Collected material:
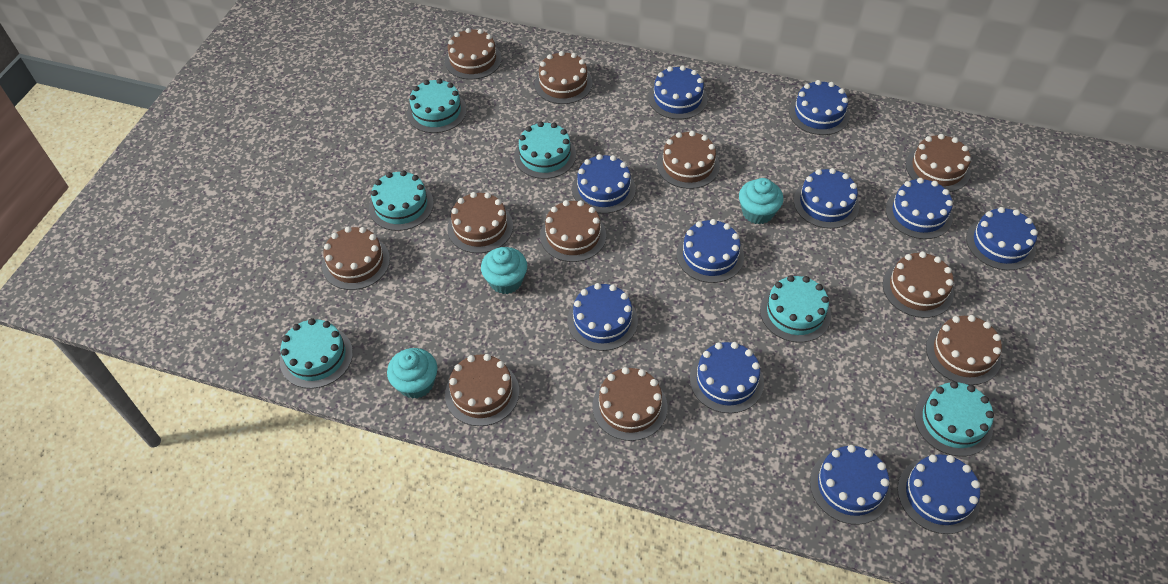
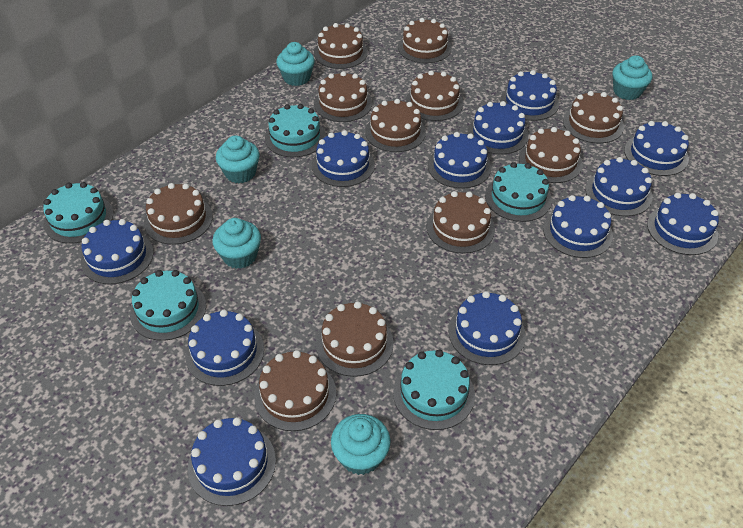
blue cake: 11 -> 12
turquoise cake: 6 -> 5
turquoise cupcake: 3 -> 5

Exercise objective:
Could you give the material again exactly as it stands, omitting any image?

Final answer:
blue cake: 11 -> 12
turquoise cake: 6 -> 5
turquoise cupcake: 3 -> 5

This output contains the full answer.